═════ INPUT FOR THIS TASK ═════

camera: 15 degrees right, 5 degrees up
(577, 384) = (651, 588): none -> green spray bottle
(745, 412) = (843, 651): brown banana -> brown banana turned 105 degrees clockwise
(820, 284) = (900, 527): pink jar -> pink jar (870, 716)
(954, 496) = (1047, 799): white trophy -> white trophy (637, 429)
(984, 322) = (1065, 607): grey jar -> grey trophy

═════
═════ INPUT FOR THIS TASK ═════

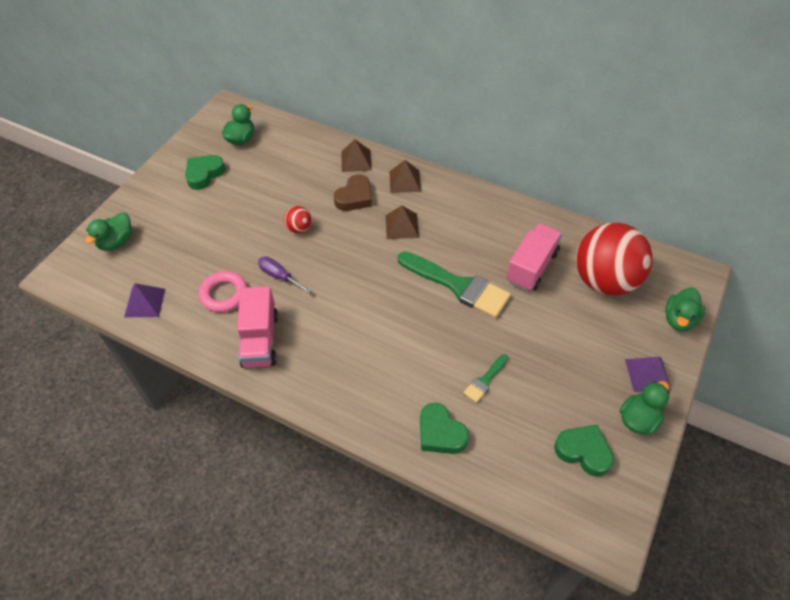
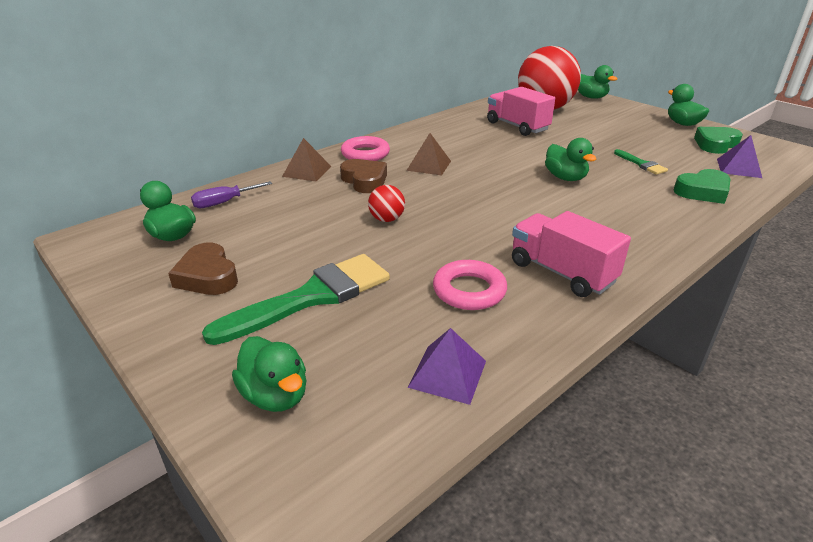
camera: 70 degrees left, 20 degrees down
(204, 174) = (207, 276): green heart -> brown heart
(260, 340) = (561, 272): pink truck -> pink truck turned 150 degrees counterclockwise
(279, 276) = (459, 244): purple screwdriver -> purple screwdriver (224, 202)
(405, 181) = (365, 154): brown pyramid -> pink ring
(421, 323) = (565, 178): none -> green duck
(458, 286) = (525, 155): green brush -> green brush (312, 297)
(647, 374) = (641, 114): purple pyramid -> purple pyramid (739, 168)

═════
═════ INPUT FOR THIS TASK ═════

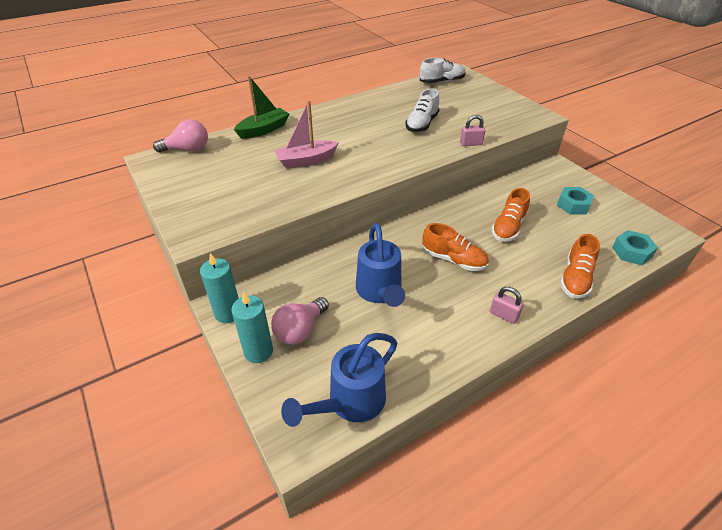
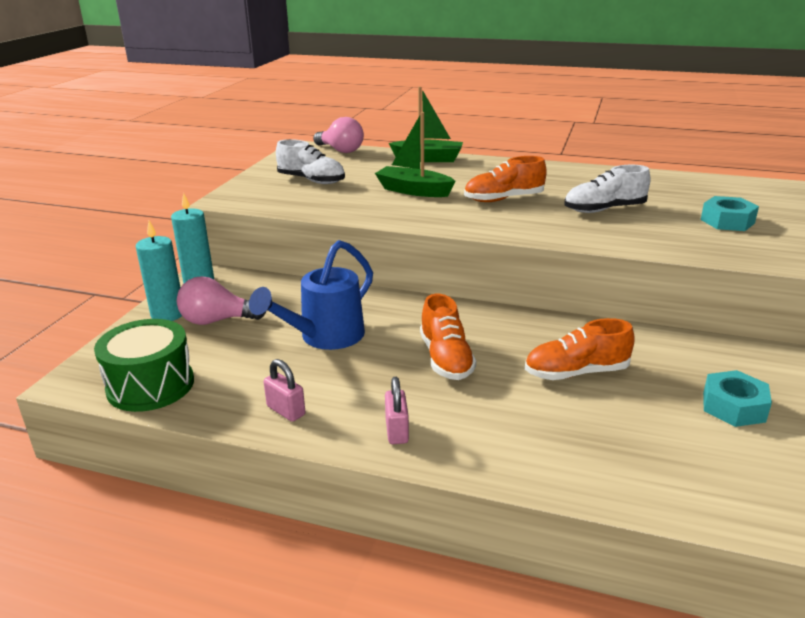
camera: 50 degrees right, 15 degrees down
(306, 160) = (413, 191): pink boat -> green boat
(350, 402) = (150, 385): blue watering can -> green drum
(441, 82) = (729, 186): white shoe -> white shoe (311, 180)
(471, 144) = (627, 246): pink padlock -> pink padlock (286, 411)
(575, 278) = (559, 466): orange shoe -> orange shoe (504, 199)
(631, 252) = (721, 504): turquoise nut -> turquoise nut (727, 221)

═════

* WHAT IS NEEDED:
Search the listing above for the lines with "(350, 402) = (150, 385): blue" and "(575, 278) = (559, 466): orange", then output those lines and all lines between them exactly.

* FINISHED EXERCISE:
(350, 402) = (150, 385): blue watering can -> green drum
(441, 82) = (729, 186): white shoe -> white shoe (311, 180)
(471, 144) = (627, 246): pink padlock -> pink padlock (286, 411)
(575, 278) = (559, 466): orange shoe -> orange shoe (504, 199)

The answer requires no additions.